## Data to use

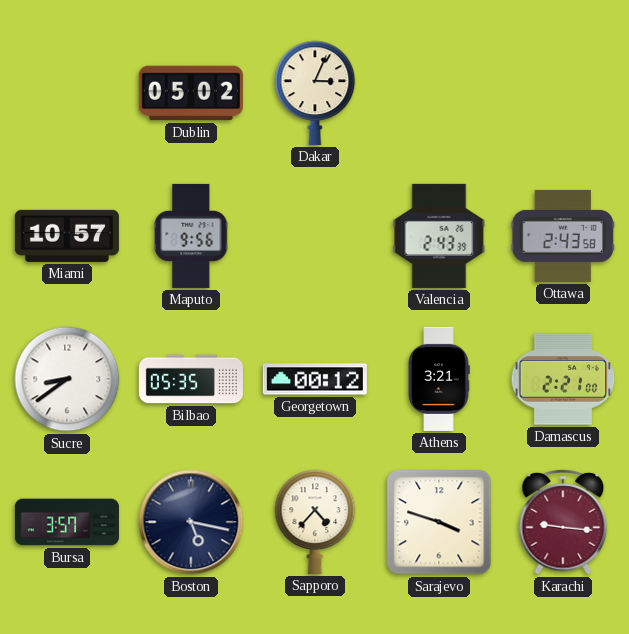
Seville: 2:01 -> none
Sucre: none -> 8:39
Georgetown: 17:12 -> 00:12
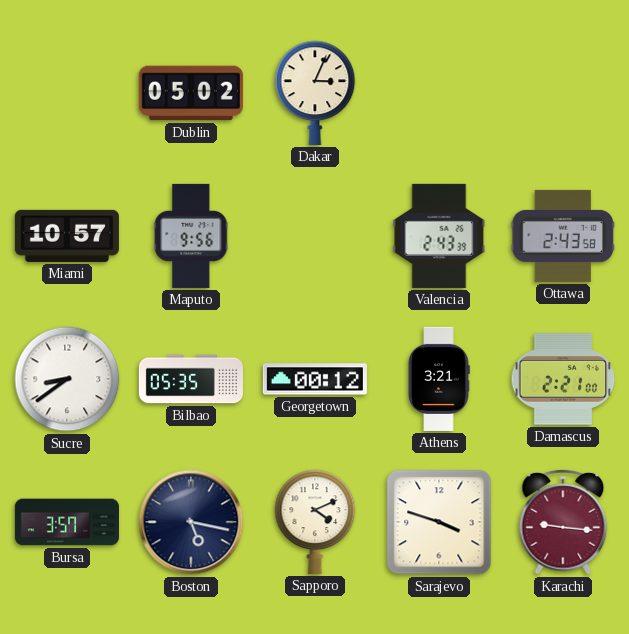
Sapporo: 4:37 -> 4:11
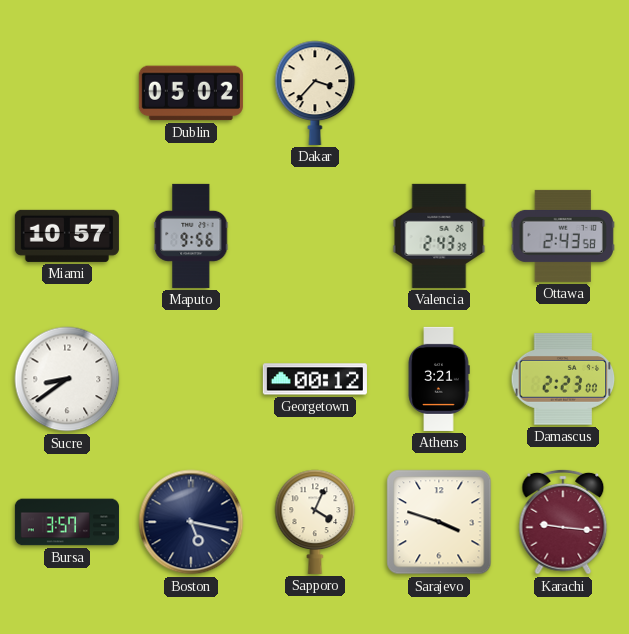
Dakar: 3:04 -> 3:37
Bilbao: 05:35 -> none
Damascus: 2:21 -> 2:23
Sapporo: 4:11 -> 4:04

## Direction
Identify each line in the items above that contains the string "none". Case counts.

## Exercise result
Seville: 2:01 -> none
Sucre: none -> 8:39
Bilbao: 05:35 -> none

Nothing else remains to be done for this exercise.